>> begin Exercise input
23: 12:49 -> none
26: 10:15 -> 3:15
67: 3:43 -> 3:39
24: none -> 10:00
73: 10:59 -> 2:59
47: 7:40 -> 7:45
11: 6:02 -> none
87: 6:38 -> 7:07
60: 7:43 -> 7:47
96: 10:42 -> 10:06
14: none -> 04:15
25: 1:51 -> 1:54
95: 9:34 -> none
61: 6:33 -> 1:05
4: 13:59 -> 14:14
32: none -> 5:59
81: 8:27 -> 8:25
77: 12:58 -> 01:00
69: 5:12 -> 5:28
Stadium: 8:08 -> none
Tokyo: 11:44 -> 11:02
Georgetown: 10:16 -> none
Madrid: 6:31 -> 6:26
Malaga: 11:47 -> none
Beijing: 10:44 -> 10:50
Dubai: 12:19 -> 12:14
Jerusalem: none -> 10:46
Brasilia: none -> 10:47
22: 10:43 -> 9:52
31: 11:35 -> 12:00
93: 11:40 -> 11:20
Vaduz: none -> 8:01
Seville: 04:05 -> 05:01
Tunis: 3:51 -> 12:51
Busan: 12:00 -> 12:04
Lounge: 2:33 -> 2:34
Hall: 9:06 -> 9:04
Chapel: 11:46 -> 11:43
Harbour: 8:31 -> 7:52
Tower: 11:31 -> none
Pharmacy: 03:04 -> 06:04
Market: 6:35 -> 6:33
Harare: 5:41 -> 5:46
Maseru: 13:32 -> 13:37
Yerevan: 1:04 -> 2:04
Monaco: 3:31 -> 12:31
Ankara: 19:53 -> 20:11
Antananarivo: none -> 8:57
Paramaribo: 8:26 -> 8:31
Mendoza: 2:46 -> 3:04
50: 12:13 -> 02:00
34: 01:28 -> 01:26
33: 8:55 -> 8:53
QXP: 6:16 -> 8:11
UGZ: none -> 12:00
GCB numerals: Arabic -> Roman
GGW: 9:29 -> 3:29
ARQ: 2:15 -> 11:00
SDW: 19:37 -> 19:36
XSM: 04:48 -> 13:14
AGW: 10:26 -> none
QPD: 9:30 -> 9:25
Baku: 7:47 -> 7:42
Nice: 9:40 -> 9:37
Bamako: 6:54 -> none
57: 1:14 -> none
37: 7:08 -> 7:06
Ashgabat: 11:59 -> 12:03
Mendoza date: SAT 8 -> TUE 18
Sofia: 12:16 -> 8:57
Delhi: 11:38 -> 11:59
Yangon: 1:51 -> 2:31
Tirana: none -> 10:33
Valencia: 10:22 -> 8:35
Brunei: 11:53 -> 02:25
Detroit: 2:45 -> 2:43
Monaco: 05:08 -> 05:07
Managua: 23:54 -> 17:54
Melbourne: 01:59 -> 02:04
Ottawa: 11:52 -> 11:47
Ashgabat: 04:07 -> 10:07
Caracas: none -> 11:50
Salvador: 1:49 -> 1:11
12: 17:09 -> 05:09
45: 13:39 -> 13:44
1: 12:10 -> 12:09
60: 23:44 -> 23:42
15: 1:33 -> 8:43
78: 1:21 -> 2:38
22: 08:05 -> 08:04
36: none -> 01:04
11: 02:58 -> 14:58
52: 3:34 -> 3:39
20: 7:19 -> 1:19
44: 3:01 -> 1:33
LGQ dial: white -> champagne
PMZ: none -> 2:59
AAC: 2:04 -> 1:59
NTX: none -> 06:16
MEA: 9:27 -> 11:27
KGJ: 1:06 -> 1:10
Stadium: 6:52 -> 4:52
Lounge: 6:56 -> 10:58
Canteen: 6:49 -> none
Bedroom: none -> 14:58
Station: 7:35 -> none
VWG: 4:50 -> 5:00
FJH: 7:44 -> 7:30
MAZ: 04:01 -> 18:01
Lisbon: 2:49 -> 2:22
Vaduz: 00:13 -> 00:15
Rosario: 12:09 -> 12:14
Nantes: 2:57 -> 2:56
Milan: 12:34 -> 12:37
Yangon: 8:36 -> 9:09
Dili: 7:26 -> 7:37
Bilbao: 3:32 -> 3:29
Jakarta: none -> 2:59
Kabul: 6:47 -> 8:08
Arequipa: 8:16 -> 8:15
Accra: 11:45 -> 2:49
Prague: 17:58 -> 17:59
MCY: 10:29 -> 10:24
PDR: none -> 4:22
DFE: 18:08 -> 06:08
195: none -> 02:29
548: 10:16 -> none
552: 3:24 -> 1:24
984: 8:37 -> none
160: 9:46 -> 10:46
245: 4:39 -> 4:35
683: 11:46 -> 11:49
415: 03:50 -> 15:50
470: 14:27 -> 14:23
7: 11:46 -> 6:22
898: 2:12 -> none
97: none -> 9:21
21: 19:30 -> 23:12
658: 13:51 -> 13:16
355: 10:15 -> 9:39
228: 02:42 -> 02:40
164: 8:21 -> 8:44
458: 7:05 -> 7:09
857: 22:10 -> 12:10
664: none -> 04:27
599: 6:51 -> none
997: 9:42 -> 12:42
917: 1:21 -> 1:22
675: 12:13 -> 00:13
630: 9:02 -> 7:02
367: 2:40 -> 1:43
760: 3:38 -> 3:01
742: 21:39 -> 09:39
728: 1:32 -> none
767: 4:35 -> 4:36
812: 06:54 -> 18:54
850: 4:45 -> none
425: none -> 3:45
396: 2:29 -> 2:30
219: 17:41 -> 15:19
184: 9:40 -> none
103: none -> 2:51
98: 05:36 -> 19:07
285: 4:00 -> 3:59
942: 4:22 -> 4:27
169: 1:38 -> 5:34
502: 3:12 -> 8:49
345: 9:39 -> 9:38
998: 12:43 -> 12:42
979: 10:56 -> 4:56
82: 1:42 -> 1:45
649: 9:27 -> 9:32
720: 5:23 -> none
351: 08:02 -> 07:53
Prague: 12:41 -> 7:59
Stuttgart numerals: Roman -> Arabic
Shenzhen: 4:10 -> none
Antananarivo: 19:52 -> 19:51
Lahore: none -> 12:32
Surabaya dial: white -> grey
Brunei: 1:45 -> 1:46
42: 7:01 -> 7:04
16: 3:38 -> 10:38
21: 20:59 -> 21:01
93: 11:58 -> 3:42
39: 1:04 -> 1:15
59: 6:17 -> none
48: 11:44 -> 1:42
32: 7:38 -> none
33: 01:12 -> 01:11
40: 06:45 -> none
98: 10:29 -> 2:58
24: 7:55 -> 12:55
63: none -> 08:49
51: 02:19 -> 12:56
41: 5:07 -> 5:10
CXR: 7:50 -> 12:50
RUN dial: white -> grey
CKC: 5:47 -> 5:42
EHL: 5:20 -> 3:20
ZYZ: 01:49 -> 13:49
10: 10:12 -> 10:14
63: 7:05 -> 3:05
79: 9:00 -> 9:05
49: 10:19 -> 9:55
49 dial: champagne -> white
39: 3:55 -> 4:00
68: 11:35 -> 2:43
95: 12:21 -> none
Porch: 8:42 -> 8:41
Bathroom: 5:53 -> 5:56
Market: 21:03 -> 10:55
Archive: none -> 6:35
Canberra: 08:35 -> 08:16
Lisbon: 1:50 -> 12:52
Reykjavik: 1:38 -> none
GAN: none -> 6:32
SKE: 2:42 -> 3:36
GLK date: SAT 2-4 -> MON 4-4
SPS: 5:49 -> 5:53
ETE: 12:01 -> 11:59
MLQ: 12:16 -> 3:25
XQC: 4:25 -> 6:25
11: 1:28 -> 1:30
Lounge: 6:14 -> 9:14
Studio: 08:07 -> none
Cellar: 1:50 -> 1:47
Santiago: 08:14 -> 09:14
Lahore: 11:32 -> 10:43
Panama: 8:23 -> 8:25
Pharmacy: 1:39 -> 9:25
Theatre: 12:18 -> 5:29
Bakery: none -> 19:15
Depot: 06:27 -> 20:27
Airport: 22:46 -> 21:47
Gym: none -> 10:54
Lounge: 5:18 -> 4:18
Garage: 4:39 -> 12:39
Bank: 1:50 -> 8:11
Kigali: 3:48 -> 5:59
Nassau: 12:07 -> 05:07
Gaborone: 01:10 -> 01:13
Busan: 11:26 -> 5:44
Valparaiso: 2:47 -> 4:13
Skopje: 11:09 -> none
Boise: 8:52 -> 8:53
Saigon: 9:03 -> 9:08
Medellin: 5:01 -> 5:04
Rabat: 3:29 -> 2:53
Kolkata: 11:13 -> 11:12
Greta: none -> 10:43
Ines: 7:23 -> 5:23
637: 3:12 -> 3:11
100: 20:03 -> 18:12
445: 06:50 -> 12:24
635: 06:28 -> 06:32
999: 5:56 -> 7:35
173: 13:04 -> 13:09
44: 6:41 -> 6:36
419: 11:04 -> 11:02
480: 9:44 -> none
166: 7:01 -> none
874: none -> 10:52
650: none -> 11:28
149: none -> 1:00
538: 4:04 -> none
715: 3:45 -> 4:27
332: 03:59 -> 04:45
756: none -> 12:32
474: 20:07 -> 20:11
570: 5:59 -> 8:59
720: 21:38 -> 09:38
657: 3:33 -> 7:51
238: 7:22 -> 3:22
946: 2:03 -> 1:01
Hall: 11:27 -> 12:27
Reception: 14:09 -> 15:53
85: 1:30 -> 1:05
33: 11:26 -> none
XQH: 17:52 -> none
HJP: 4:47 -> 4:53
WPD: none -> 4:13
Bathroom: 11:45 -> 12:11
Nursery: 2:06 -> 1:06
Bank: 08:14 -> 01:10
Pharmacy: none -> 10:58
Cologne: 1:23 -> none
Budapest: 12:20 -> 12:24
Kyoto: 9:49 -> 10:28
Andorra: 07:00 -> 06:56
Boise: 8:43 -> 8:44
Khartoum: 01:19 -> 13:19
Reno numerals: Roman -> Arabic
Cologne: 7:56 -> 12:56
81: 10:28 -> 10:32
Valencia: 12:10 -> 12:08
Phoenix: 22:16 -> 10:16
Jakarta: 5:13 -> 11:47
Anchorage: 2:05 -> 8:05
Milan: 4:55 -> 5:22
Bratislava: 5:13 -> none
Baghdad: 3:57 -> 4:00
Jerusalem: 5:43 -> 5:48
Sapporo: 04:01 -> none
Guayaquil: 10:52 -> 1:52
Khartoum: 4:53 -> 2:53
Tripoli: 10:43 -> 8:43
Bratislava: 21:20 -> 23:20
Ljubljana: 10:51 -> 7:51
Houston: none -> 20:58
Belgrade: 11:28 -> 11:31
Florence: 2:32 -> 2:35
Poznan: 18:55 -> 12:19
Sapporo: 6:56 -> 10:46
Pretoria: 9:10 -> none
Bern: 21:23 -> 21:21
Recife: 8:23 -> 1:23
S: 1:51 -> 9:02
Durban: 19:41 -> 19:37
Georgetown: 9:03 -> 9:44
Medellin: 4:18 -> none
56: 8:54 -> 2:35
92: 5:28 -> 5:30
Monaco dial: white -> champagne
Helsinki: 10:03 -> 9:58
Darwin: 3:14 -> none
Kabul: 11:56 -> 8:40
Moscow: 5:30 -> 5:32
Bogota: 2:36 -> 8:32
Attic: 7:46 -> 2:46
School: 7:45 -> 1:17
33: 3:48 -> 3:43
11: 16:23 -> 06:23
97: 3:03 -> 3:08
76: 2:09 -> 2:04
>> end Exercise input
= Exercise aim =
Repeat the records word for word, from the first line through the line with "Bamako: 6:54 -> none", including that line.

= Full response =
23: 12:49 -> none
26: 10:15 -> 3:15
67: 3:43 -> 3:39
24: none -> 10:00
73: 10:59 -> 2:59
47: 7:40 -> 7:45
11: 6:02 -> none
87: 6:38 -> 7:07
60: 7:43 -> 7:47
96: 10:42 -> 10:06
14: none -> 04:15
25: 1:51 -> 1:54
95: 9:34 -> none
61: 6:33 -> 1:05
4: 13:59 -> 14:14
32: none -> 5:59
81: 8:27 -> 8:25
77: 12:58 -> 01:00
69: 5:12 -> 5:28
Stadium: 8:08 -> none
Tokyo: 11:44 -> 11:02
Georgetown: 10:16 -> none
Madrid: 6:31 -> 6:26
Malaga: 11:47 -> none
Beijing: 10:44 -> 10:50
Dubai: 12:19 -> 12:14
Jerusalem: none -> 10:46
Brasilia: none -> 10:47
22: 10:43 -> 9:52
31: 11:35 -> 12:00
93: 11:40 -> 11:20
Vaduz: none -> 8:01
Seville: 04:05 -> 05:01
Tunis: 3:51 -> 12:51
Busan: 12:00 -> 12:04
Lounge: 2:33 -> 2:34
Hall: 9:06 -> 9:04
Chapel: 11:46 -> 11:43
Harbour: 8:31 -> 7:52
Tower: 11:31 -> none
Pharmacy: 03:04 -> 06:04
Market: 6:35 -> 6:33
Harare: 5:41 -> 5:46
Maseru: 13:32 -> 13:37
Yerevan: 1:04 -> 2:04
Monaco: 3:31 -> 12:31
Ankara: 19:53 -> 20:11
Antananarivo: none -> 8:57
Paramaribo: 8:26 -> 8:31
Mendoza: 2:46 -> 3:04
50: 12:13 -> 02:00
34: 01:28 -> 01:26
33: 8:55 -> 8:53
QXP: 6:16 -> 8:11
UGZ: none -> 12:00
GCB numerals: Arabic -> Roman
GGW: 9:29 -> 3:29
ARQ: 2:15 -> 11:00
SDW: 19:37 -> 19:36
XSM: 04:48 -> 13:14
AGW: 10:26 -> none
QPD: 9:30 -> 9:25
Baku: 7:47 -> 7:42
Nice: 9:40 -> 9:37
Bamako: 6:54 -> none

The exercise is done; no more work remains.